■ AIM OF THE TASK ■
Repeat every line of the data exactly, but not the pictures.

§

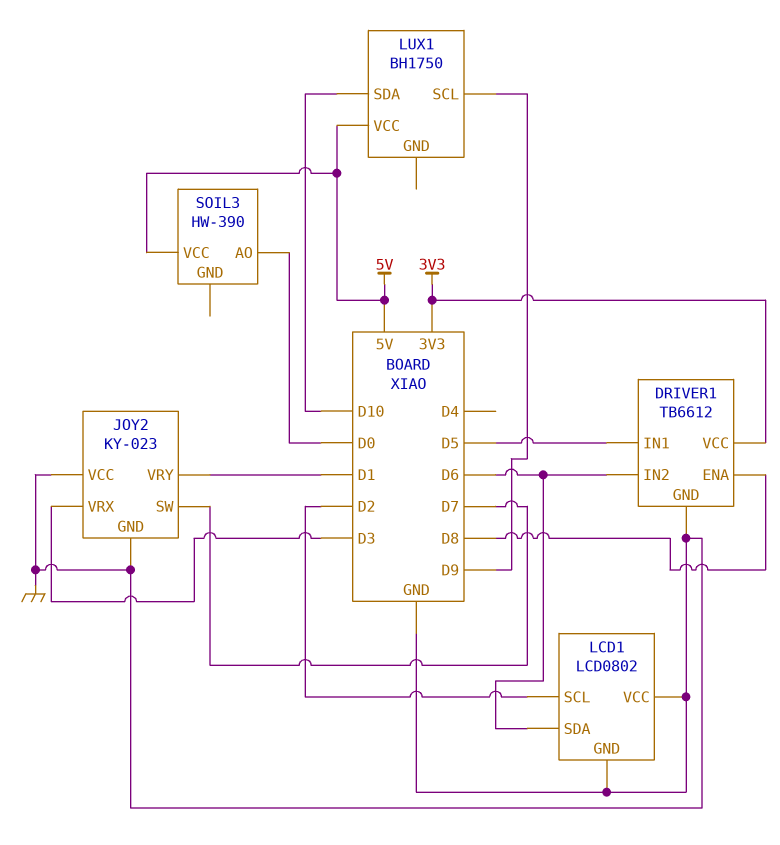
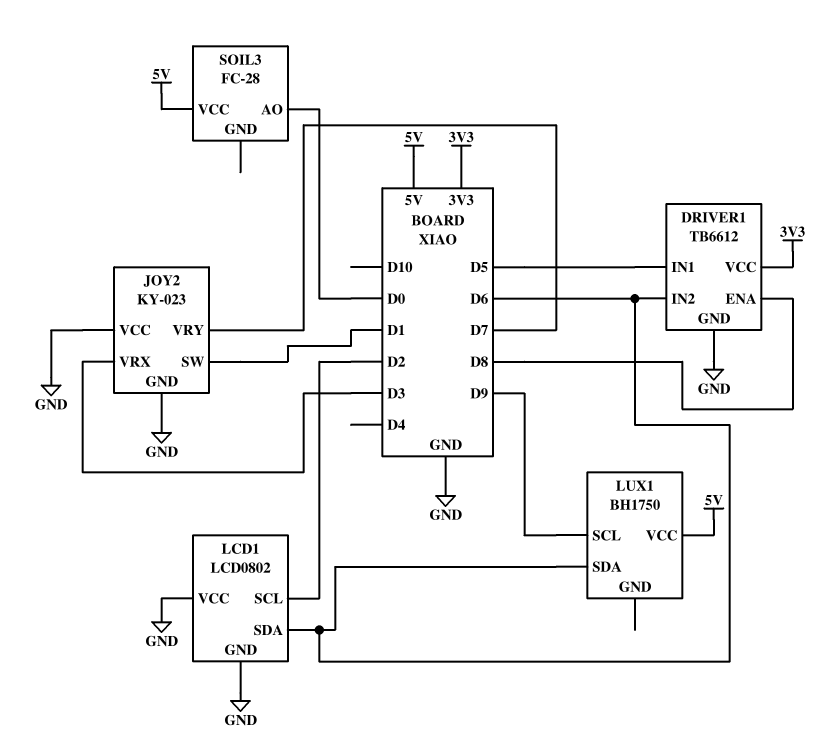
JOY2 pin SW: D7 -> D1
JOY2 pin VRY: D1 -> D7
LUX1 pin SDA: D10 -> D6
SOIL3: HW-390 -> FC-28

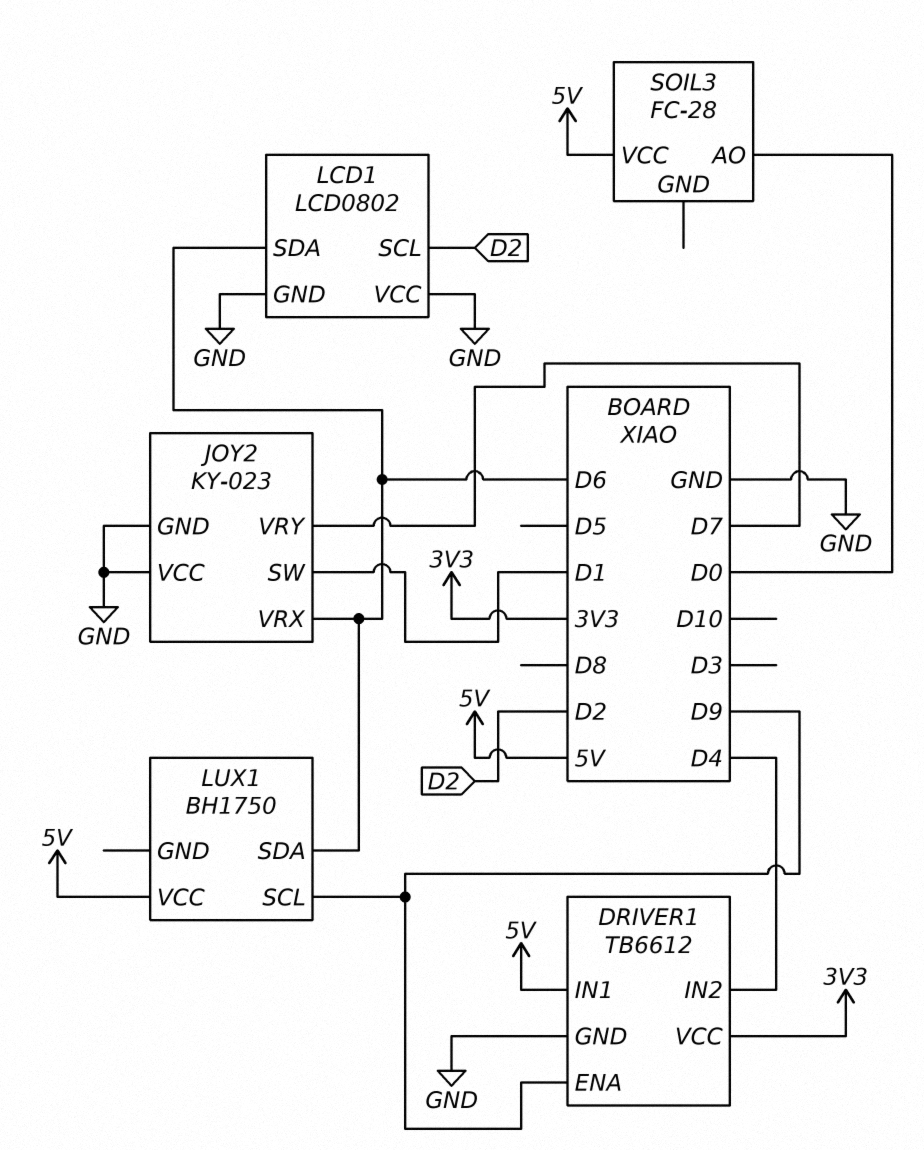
DRIVER1 pin ENA: D8 -> D9
DRIVER1 pin IN1: D5 -> 5V
DRIVER1 pin IN2: D6 -> D4
JOY2 pin VRX: D3 -> D6

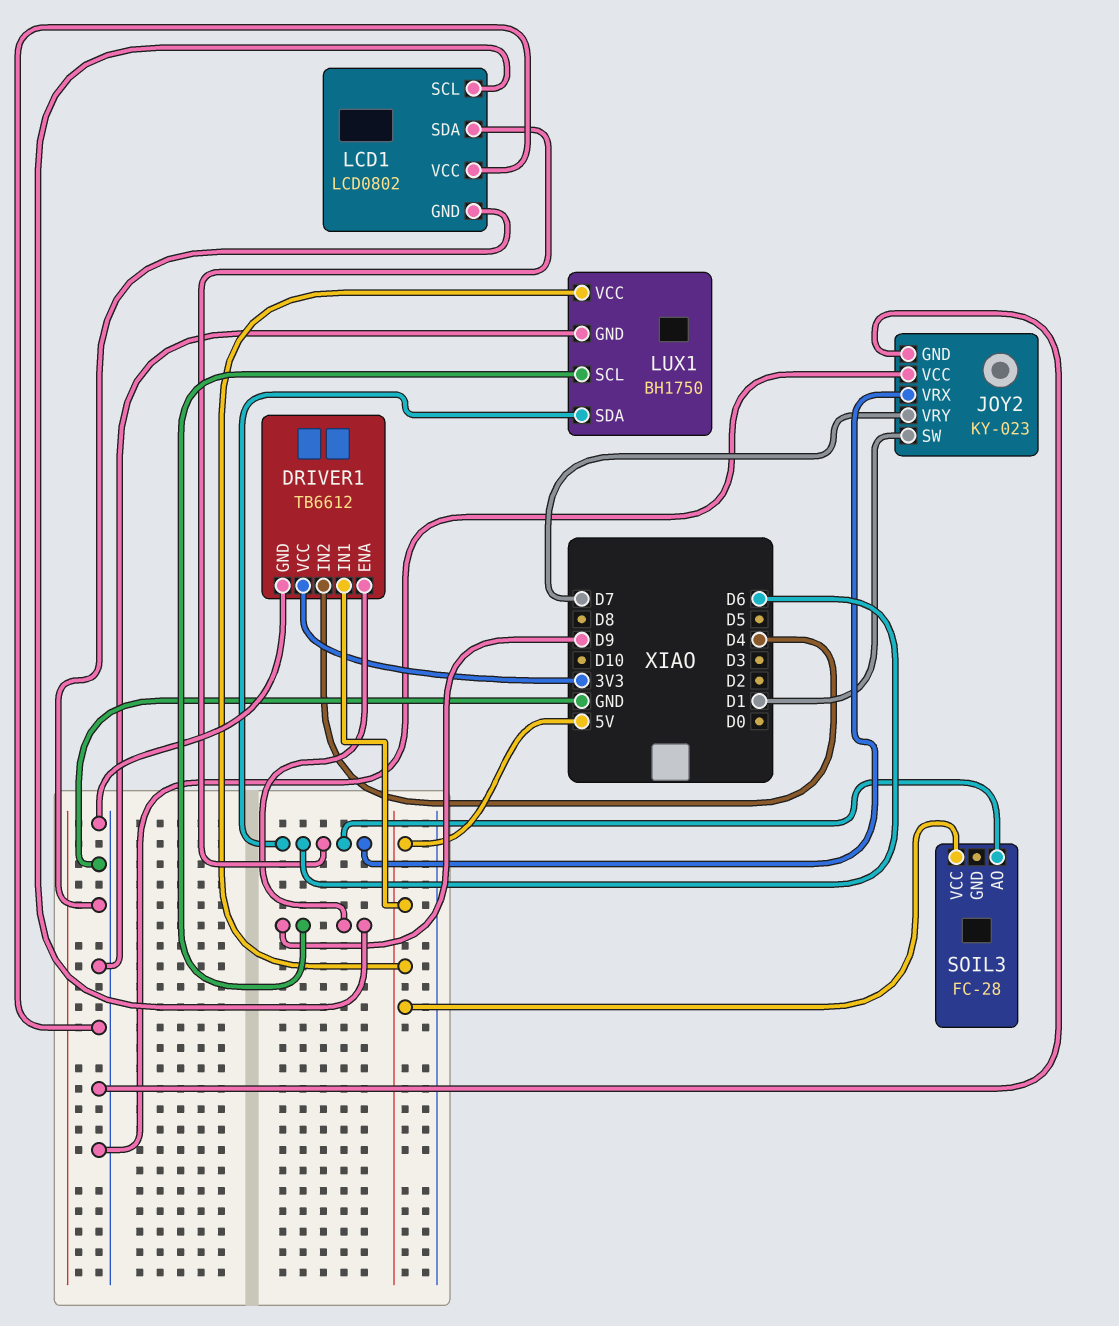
LCD1 pin SCL: D2 -> D9
LUX1 pin GND: none -> GND
SOIL3 pin AO: D0 -> D6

§

■ TASK RESULT ■
JOY2 pin SW: D7 -> D1
JOY2 pin VRY: D1 -> D7
LUX1 pin SDA: D10 -> D6
SOIL3: HW-390 -> FC-28

DRIVER1 pin ENA: D8 -> D9
DRIVER1 pin IN1: D5 -> 5V
DRIVER1 pin IN2: D6 -> D4
JOY2 pin VRX: D3 -> D6

LCD1 pin SCL: D2 -> D9
LUX1 pin GND: none -> GND
SOIL3 pin AO: D0 -> D6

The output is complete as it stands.